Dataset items
+ + +

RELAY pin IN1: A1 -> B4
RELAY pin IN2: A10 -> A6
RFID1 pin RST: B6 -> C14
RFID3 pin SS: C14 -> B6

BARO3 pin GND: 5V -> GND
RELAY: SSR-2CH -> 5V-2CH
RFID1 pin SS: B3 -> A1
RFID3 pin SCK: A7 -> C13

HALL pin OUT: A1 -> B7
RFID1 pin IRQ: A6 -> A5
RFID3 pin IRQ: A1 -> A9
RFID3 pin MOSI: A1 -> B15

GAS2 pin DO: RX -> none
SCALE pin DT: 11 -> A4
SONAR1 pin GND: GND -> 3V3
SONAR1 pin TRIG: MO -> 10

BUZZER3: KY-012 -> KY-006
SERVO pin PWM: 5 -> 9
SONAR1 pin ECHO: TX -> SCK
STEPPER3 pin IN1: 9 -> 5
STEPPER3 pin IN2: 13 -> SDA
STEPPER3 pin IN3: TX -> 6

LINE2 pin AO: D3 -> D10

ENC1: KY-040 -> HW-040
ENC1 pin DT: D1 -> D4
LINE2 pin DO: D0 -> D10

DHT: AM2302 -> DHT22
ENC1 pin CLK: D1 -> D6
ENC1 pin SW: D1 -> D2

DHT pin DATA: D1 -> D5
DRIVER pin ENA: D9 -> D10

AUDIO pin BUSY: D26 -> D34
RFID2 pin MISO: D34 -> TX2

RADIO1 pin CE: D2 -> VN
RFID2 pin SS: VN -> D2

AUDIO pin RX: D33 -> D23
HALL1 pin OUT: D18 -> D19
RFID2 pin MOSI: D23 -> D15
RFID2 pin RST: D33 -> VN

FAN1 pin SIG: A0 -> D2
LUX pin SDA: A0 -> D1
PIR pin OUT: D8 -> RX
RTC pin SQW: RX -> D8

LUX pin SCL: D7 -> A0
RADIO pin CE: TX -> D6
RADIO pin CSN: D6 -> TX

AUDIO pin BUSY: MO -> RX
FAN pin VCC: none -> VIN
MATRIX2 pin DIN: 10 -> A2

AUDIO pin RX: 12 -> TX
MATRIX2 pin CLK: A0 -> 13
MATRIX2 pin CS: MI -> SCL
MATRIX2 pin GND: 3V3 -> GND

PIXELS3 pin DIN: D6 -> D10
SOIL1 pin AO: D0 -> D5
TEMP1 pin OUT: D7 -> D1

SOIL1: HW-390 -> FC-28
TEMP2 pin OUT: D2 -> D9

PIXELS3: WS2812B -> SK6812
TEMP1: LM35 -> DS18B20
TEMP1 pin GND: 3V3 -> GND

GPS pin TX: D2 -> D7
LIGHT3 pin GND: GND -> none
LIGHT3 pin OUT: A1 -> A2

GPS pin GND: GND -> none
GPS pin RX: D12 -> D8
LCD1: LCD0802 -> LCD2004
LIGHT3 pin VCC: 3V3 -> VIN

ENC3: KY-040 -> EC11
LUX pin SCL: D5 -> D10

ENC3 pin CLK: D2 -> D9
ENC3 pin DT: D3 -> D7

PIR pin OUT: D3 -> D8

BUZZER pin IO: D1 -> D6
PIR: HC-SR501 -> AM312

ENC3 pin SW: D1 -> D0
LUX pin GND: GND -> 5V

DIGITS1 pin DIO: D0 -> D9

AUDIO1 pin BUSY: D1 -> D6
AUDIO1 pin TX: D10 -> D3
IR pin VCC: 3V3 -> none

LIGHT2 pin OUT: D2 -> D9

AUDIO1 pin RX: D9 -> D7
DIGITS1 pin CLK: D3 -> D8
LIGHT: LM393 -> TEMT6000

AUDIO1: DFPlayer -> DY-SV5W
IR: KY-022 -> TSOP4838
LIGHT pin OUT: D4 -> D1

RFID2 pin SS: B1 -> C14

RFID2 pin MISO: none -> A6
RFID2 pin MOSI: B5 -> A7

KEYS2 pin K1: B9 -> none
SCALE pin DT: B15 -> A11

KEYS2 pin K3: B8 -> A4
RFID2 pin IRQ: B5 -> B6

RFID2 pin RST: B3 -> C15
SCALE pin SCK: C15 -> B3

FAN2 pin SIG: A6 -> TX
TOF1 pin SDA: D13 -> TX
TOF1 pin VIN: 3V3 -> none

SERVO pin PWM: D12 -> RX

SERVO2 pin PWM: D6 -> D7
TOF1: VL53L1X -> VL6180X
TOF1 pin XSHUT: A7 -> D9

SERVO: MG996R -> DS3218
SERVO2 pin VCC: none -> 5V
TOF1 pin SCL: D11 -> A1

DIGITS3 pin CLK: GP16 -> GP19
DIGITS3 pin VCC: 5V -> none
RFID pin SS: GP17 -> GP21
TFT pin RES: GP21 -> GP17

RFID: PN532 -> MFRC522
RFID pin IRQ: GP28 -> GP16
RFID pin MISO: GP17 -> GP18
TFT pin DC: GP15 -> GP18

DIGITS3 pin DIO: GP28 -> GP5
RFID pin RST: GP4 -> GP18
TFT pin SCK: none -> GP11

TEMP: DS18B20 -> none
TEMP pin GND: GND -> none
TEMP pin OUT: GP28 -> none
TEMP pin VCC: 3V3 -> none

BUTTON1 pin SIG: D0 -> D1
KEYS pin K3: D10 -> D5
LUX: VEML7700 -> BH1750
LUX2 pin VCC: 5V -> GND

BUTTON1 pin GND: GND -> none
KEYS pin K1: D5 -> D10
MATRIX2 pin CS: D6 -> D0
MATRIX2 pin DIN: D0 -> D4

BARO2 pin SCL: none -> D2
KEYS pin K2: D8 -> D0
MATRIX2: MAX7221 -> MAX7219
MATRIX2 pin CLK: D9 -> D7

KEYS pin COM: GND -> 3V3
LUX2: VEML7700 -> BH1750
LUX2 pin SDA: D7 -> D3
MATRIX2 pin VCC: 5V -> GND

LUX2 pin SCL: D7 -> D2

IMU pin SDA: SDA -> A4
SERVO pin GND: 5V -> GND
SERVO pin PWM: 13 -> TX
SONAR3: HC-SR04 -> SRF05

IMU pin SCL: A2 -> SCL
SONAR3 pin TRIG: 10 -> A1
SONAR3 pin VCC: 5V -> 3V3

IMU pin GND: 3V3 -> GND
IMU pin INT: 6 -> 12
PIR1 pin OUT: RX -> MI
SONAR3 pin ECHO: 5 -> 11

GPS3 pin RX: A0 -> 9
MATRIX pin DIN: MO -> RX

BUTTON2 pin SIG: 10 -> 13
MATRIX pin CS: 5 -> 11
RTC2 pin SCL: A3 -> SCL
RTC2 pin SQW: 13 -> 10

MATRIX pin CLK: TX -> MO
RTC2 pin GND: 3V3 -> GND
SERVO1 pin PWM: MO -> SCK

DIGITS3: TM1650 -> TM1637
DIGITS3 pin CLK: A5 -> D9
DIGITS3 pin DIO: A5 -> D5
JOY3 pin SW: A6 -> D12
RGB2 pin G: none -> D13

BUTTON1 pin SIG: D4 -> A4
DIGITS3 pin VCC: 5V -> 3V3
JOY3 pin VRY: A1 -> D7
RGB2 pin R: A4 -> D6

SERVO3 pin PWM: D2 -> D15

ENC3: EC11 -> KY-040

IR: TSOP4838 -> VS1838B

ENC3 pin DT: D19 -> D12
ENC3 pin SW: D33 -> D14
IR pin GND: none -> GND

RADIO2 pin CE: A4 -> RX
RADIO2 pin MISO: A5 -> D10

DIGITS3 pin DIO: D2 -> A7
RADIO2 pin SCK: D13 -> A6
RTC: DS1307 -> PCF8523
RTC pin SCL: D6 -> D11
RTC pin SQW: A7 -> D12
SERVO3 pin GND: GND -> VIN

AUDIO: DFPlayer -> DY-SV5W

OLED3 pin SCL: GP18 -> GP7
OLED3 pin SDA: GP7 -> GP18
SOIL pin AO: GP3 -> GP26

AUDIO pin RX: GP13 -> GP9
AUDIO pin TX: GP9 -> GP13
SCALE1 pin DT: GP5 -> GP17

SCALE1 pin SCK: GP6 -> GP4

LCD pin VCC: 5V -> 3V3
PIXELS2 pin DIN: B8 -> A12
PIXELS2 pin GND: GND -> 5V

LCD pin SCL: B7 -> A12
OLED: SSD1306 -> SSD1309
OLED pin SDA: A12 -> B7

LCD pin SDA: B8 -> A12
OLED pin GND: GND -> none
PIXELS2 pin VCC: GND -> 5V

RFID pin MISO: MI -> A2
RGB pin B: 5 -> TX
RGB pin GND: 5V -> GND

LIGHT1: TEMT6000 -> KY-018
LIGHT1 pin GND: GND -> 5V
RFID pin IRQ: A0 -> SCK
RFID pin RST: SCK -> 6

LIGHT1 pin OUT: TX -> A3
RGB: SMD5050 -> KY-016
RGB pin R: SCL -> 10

+ + +

Work to be completed:
Your output must contain exactly the lines from the one containing "RADIO2 pin MISO: A5 -> D10" to the final line of the data above, and no other text.

Result of this exercise:
RADIO2 pin MISO: A5 -> D10

DIGITS3 pin DIO: D2 -> A7
RADIO2 pin SCK: D13 -> A6
RTC: DS1307 -> PCF8523
RTC pin SCL: D6 -> D11
RTC pin SQW: A7 -> D12
SERVO3 pin GND: GND -> VIN

AUDIO: DFPlayer -> DY-SV5W

OLED3 pin SCL: GP18 -> GP7
OLED3 pin SDA: GP7 -> GP18
SOIL pin AO: GP3 -> GP26

AUDIO pin RX: GP13 -> GP9
AUDIO pin TX: GP9 -> GP13
SCALE1 pin DT: GP5 -> GP17

SCALE1 pin SCK: GP6 -> GP4

LCD pin VCC: 5V -> 3V3
PIXELS2 pin DIN: B8 -> A12
PIXELS2 pin GND: GND -> 5V

LCD pin SCL: B7 -> A12
OLED: SSD1306 -> SSD1309
OLED pin SDA: A12 -> B7

LCD pin SDA: B8 -> A12
OLED pin GND: GND -> none
PIXELS2 pin VCC: GND -> 5V

RFID pin MISO: MI -> A2
RGB pin B: 5 -> TX
RGB pin GND: 5V -> GND

LIGHT1: TEMT6000 -> KY-018
LIGHT1 pin GND: GND -> 5V
RFID pin IRQ: A0 -> SCK
RFID pin RST: SCK -> 6

LIGHT1 pin OUT: TX -> A3
RGB: SMD5050 -> KY-016
RGB pin R: SCL -> 10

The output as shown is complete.